Work request
Your task is to repeat the entries word for word while leaving out the pictures.

Data shown
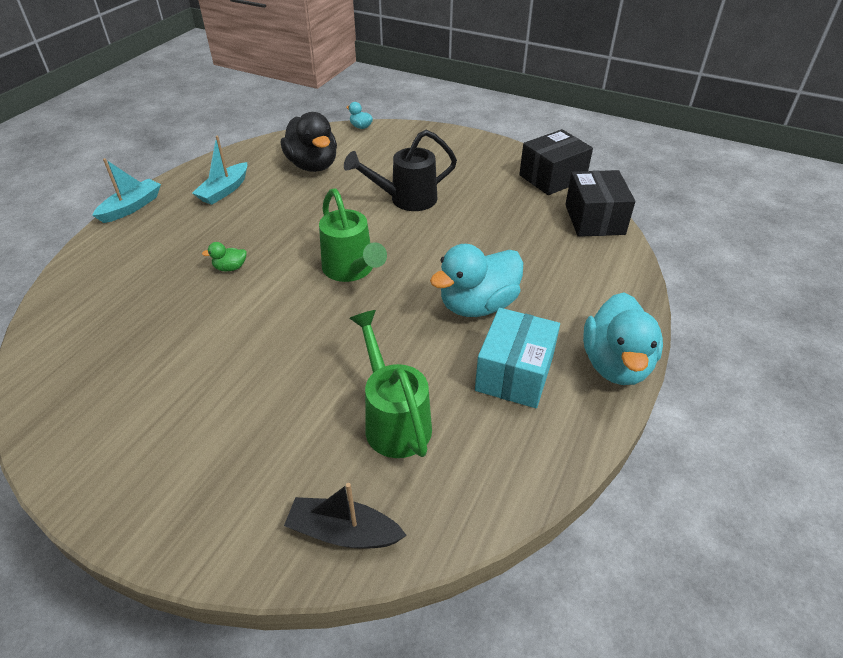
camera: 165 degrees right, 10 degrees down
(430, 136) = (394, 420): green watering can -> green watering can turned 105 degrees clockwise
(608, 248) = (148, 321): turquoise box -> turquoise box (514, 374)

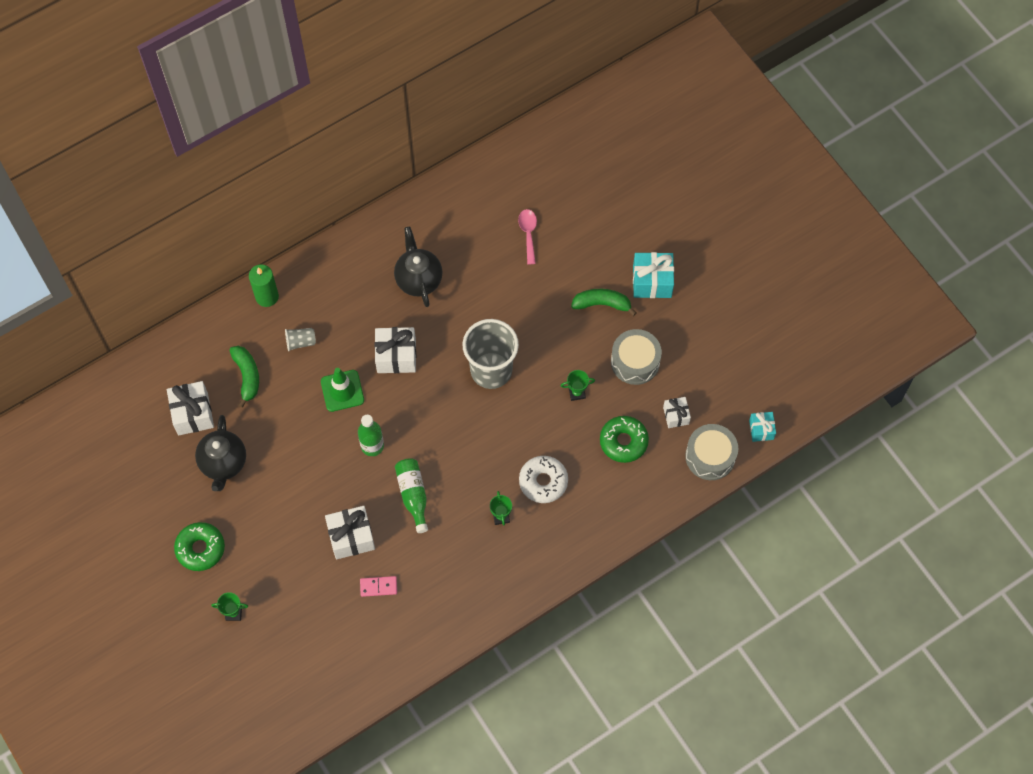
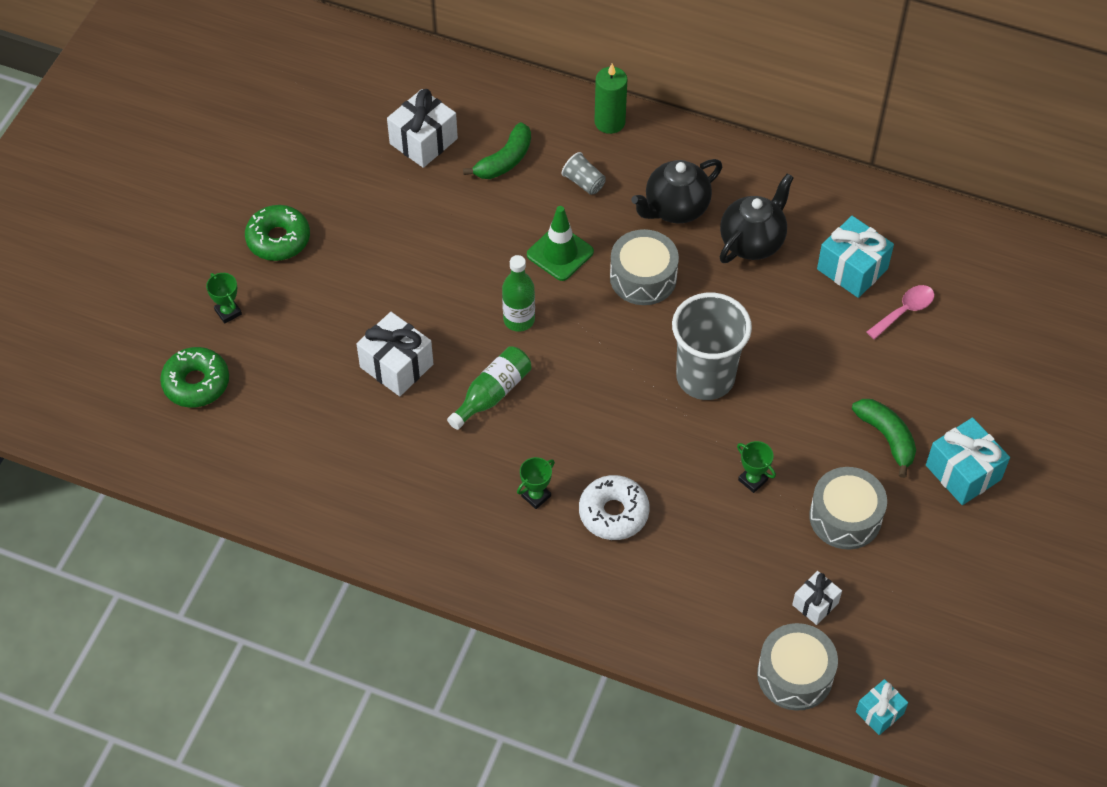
camera: 55 degrees right, 10 degrees down
(223, 463) = (390, 200): black teapot -> black teapot (675, 208)
(378, 587) = (358, 427): pink domino -> none
(396, 356) = (643, 277): white gift -> grey drum
(479, 240) = (852, 269): none -> turquoise gift
(623, 441) = (733, 567): green donut -> green donut (196, 383)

Answer for the task
camera: 165 degrees right, 10 degrees down
(430, 136) = (394, 420): green watering can -> green watering can turned 105 degrees clockwise
(608, 248) = (148, 321): turquoise box -> turquoise box (514, 374)

camera: 55 degrees right, 10 degrees down
(223, 463) = (390, 200): black teapot -> black teapot (675, 208)
(378, 587) = (358, 427): pink domino -> none
(396, 356) = (643, 277): white gift -> grey drum
(479, 240) = (852, 269): none -> turquoise gift
(623, 441) = (733, 567): green donut -> green donut (196, 383)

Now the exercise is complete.